=== Begin Enclosure ===

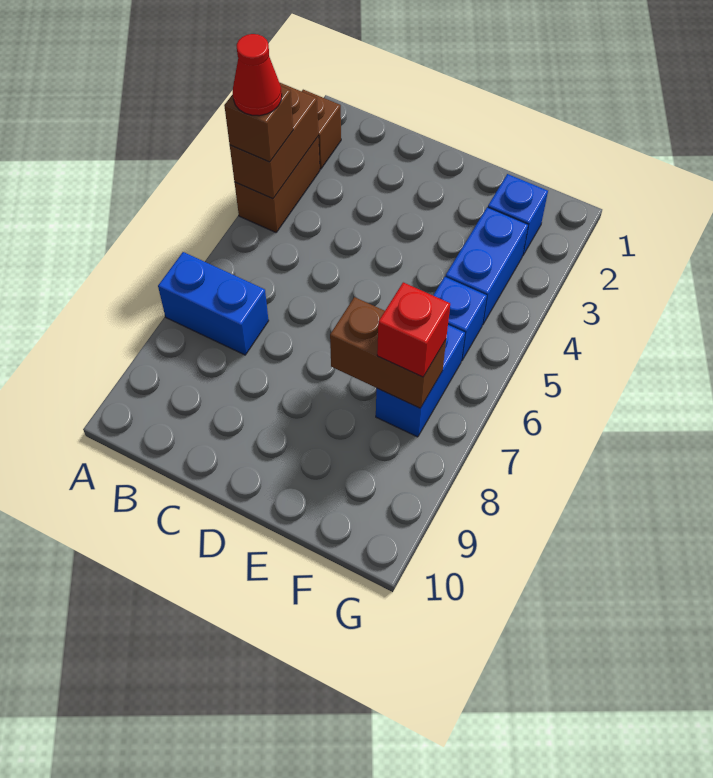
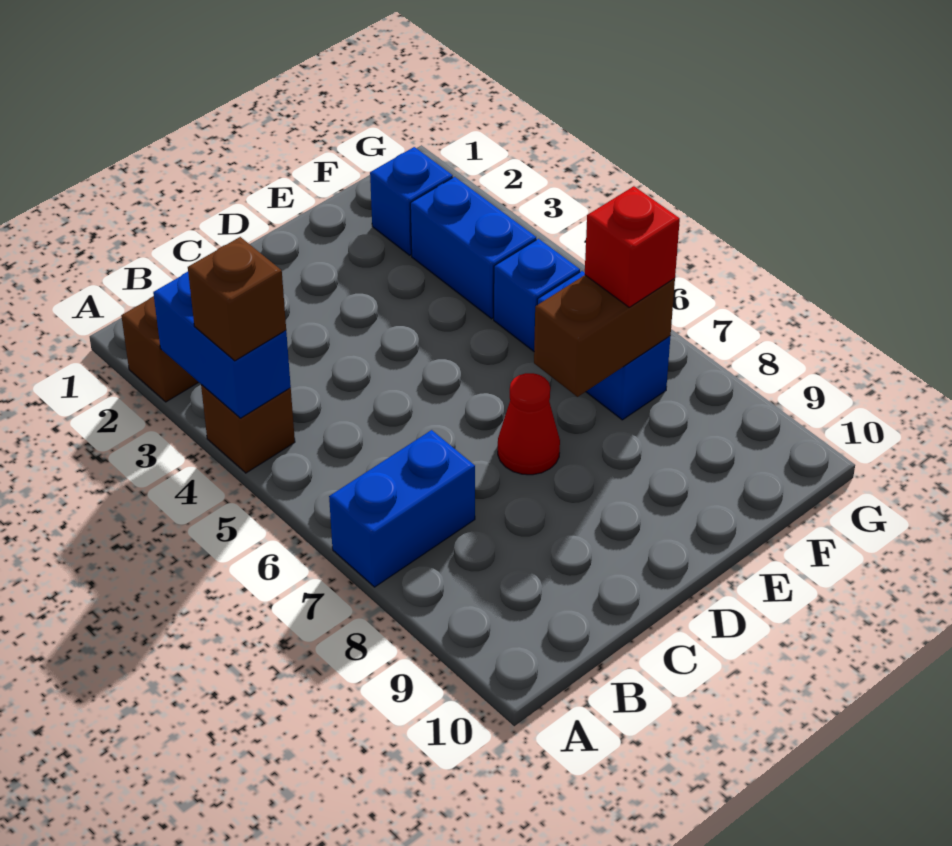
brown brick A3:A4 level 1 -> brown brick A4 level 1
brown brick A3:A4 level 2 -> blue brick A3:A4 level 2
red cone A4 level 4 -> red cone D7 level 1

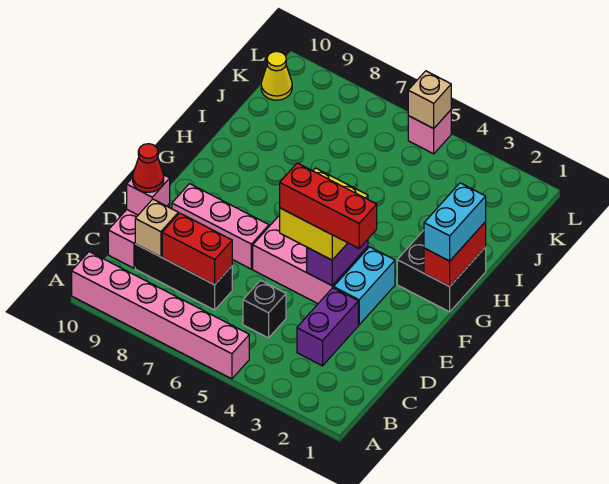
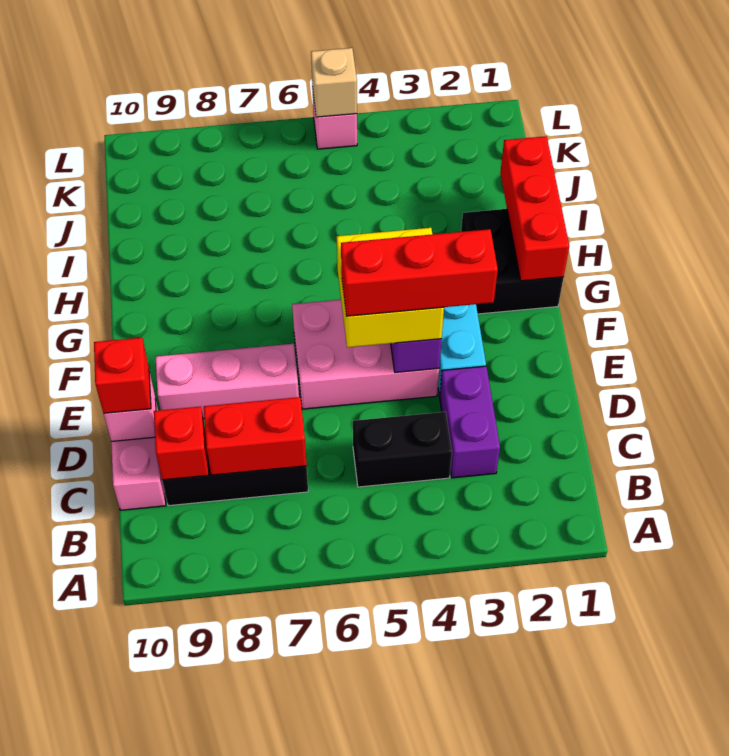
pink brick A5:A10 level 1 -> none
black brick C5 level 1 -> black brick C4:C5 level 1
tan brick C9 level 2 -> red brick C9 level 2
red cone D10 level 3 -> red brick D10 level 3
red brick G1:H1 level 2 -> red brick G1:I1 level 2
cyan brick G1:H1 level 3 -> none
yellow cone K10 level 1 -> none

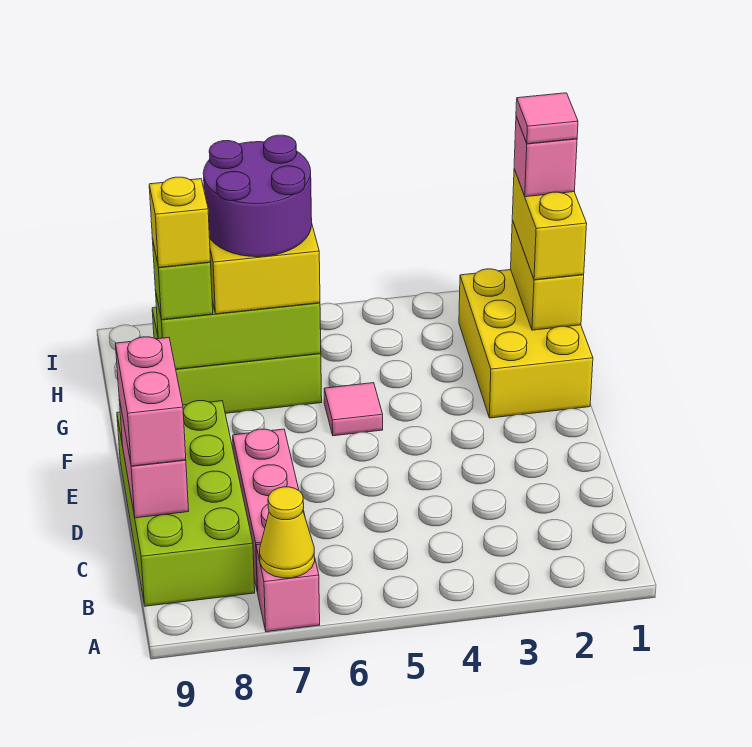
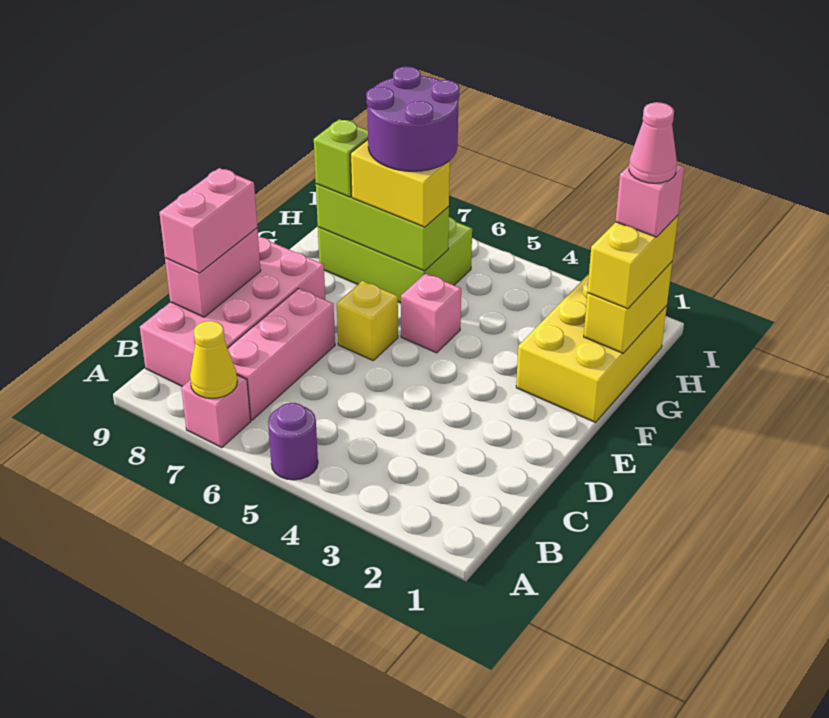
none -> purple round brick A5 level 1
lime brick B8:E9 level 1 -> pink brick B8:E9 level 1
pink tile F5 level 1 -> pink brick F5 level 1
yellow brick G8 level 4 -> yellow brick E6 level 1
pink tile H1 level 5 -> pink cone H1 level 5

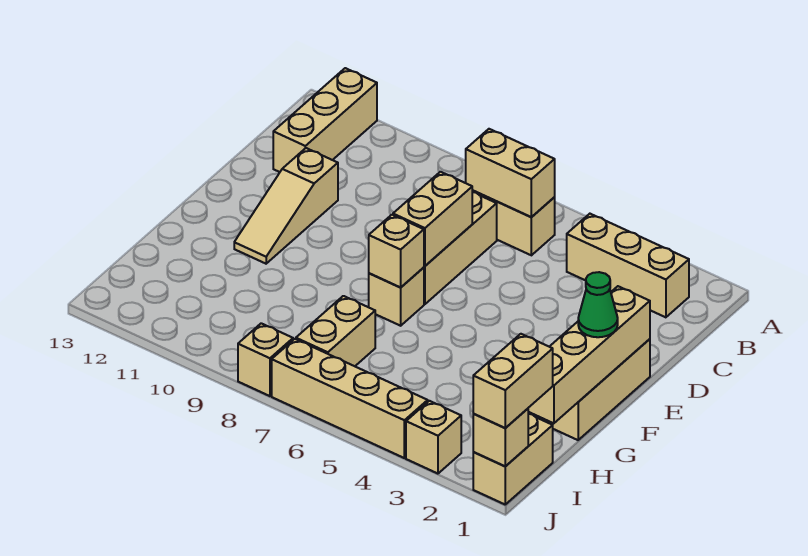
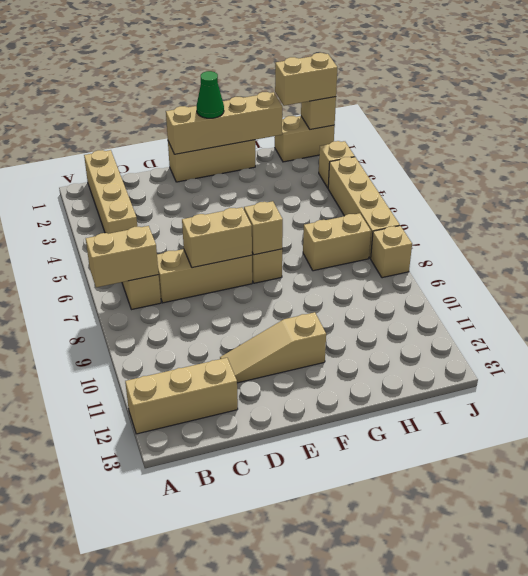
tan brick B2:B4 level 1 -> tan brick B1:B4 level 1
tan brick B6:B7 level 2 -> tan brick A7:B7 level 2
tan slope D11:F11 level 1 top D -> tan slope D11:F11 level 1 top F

=== End Enclosure ===

Exercise - Starting from the line that contains "tan brick C9 level 2 -> red brick C9 level 2", transcribe exactly each line down to the final line of the material above, excluding every picture and adding nothing else.

Final answer -
tan brick C9 level 2 -> red brick C9 level 2
red cone D10 level 3 -> red brick D10 level 3
red brick G1:H1 level 2 -> red brick G1:I1 level 2
cyan brick G1:H1 level 3 -> none
yellow cone K10 level 1 -> none

none -> purple round brick A5 level 1
lime brick B8:E9 level 1 -> pink brick B8:E9 level 1
pink tile F5 level 1 -> pink brick F5 level 1
yellow brick G8 level 4 -> yellow brick E6 level 1
pink tile H1 level 5 -> pink cone H1 level 5

tan brick B2:B4 level 1 -> tan brick B1:B4 level 1
tan brick B6:B7 level 2 -> tan brick A7:B7 level 2
tan slope D11:F11 level 1 top D -> tan slope D11:F11 level 1 top F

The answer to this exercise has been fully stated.